Segment Start: Record extracts
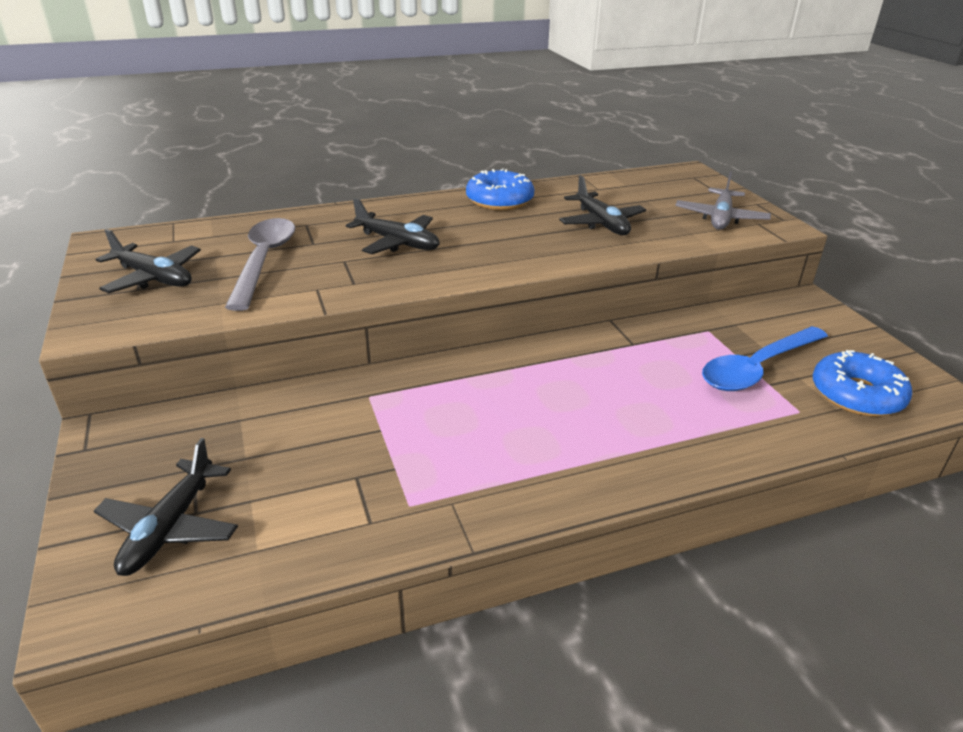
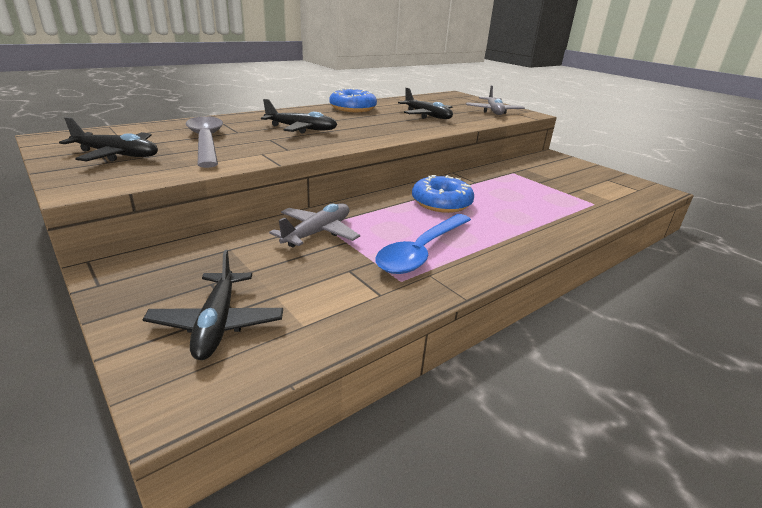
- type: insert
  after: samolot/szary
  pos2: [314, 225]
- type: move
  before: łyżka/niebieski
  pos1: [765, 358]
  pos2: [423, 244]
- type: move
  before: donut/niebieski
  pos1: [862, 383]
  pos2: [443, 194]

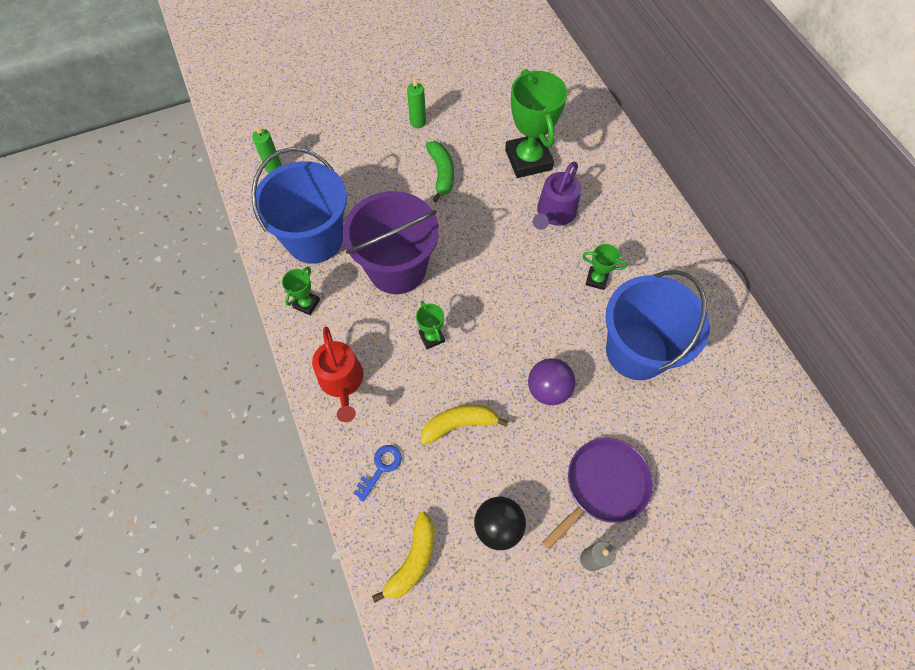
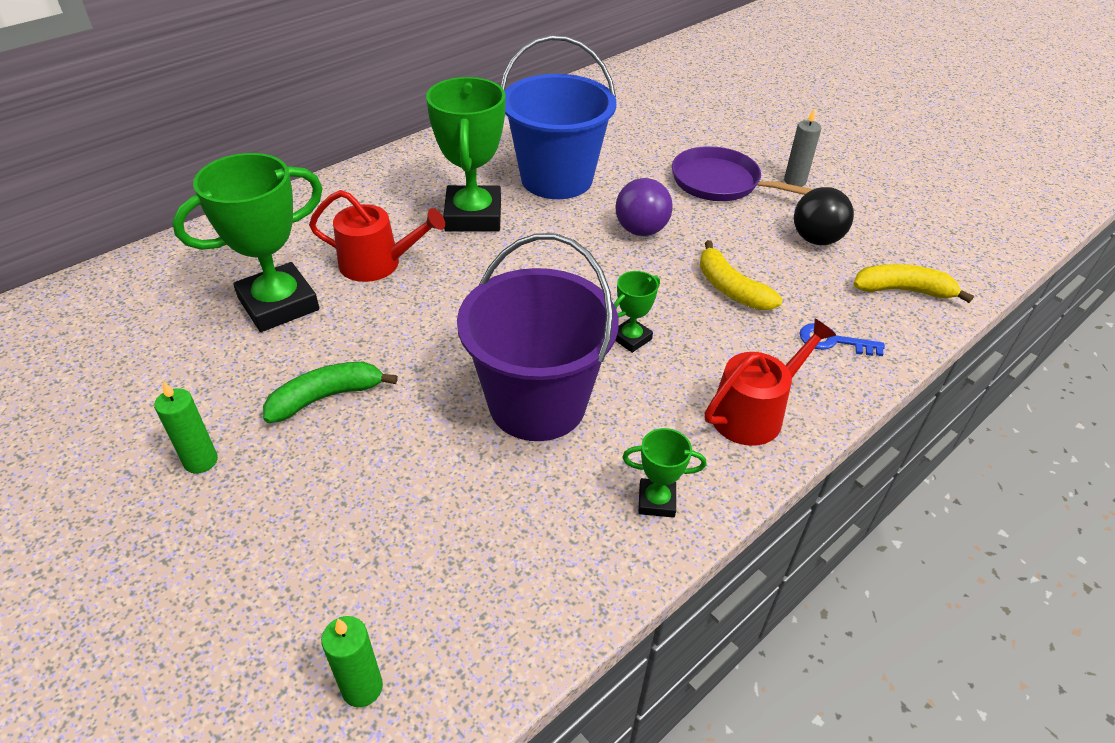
- type: recolor
  before: konewka/fioletowy
  after: konewka/czerwony
  pos1: [557, 196]
  pos2: [377, 236]
- type: resize
  before: puchar/zielony
  pos1: [604, 267]
  pos2: [466, 154]
  scale: 2.13
- type: delete
  before: wiadro/niebieski
  pos1: [299, 205]

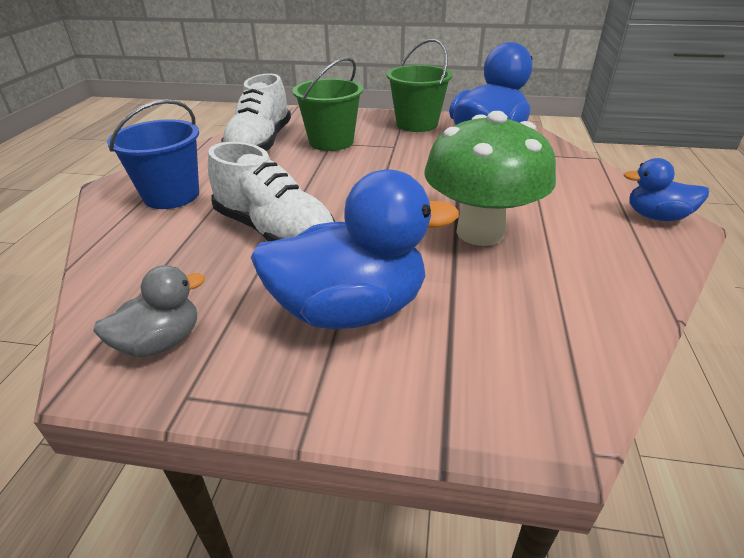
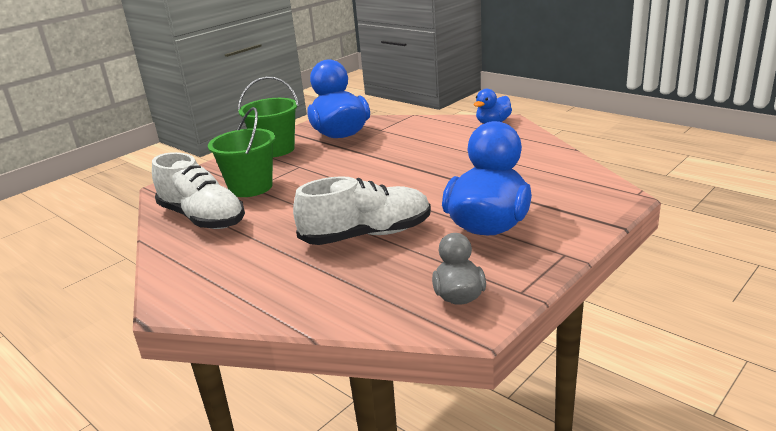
- type: delete
  before: wiadro/niebieski
  pos1: [153, 154]
- type: delete
  before: grzyb/zielony
  pos1: [490, 178]

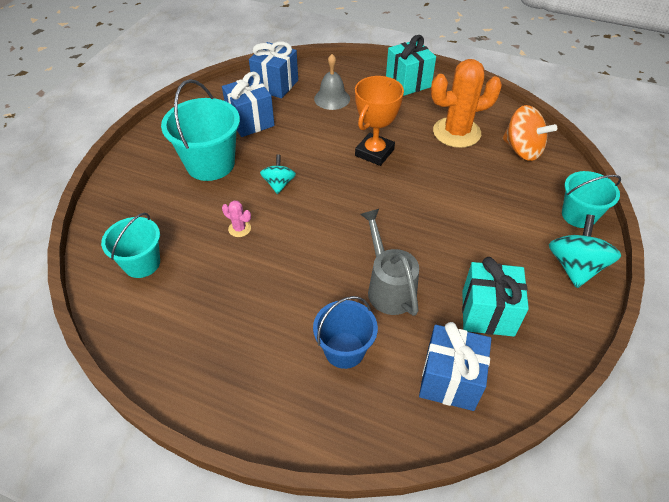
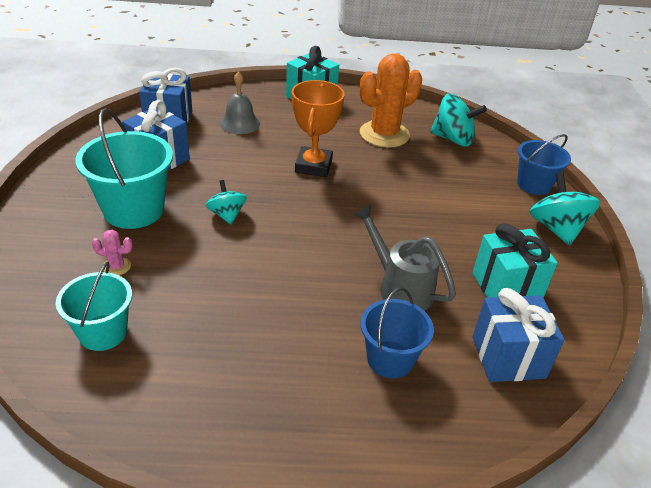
- type: move
  before: kaktus/różowy
  pos1: [236, 218]
  pos2: [112, 252]
- type: recolor
  before: bączek/pomarańczowy
  after: bączek/turkusowy
  pos1: [529, 133]
  pos2: [458, 120]
- type: recolor
  before: wiadro/turkusowy
  after: wiadro/niebieski
  pos1: [591, 199]
  pos2: [544, 164]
Segment End: Record extracts
Instructions to follow
Produce an exact reprint of the entries, dropping the images.

Exercise result
- type: insert
  after: samolot/szary
  pos2: [314, 225]
- type: move
  before: łyżka/niebieski
  pos1: [765, 358]
  pos2: [423, 244]
- type: move
  before: donut/niebieski
  pos1: [862, 383]
  pos2: [443, 194]

- type: recolor
  before: konewka/fioletowy
  after: konewka/czerwony
  pos1: [557, 196]
  pos2: [377, 236]
- type: resize
  before: puchar/zielony
  pos1: [604, 267]
  pos2: [466, 154]
  scale: 2.13
- type: delete
  before: wiadro/niebieski
  pos1: [299, 205]

- type: delete
  before: wiadro/niebieski
  pos1: [153, 154]
- type: delete
  before: grzyb/zielony
  pos1: [490, 178]

- type: move
  before: kaktus/różowy
  pos1: [236, 218]
  pos2: [112, 252]
- type: recolor
  before: bączek/pomarańczowy
  after: bączek/turkusowy
  pos1: [529, 133]
  pos2: [458, 120]
- type: recolor
  before: wiadro/turkusowy
  after: wiadro/niebieski
  pos1: [591, 199]
  pos2: [544, 164]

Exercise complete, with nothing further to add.